**Information provided:**
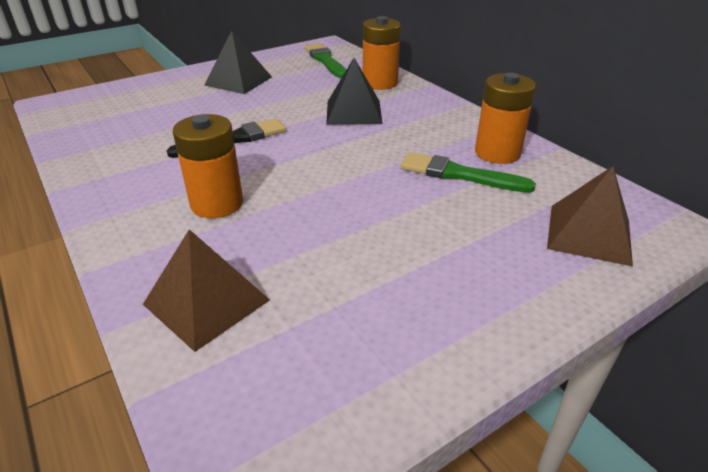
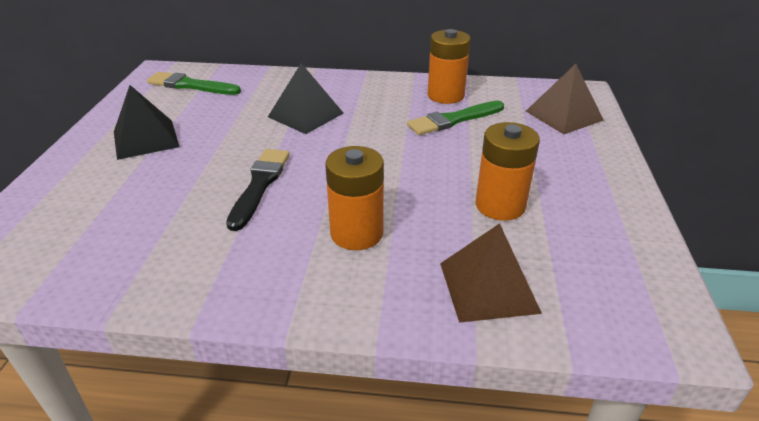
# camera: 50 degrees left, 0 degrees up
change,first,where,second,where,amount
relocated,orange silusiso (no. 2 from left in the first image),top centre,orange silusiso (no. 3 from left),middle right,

**Exercise brief:** Nothing but the pictures may be dropped; restate the material word for word.

**Answer for this exercise:**
# camera: 50 degrees left, 0 degrees up
change,first,where,second,where,amount
relocated,orange silusiso (no. 2 from left in the first image),top centre,orange silusiso (no. 3 from left),middle right,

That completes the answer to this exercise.